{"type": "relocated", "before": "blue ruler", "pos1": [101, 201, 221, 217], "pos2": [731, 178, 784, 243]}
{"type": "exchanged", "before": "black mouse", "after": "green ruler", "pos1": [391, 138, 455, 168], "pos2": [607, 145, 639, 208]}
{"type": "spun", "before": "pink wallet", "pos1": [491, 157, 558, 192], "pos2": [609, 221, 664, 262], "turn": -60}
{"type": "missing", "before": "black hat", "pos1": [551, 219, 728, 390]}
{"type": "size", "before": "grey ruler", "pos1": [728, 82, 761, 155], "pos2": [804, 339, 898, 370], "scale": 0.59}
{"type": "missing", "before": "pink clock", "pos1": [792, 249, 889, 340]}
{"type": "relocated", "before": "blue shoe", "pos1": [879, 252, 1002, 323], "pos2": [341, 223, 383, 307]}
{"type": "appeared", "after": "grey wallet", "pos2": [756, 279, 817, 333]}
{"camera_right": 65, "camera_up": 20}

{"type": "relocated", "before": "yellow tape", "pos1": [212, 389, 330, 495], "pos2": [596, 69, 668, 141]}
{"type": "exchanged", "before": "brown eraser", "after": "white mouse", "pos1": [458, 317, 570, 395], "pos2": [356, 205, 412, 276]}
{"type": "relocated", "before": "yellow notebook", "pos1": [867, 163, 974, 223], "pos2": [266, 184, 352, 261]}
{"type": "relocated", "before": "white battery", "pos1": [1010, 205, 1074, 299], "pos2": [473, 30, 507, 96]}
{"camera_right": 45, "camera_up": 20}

================

TASK
Report the number of lines in the listing that hold the string "blue", and nothing else.

SOLVED PROBLEM
2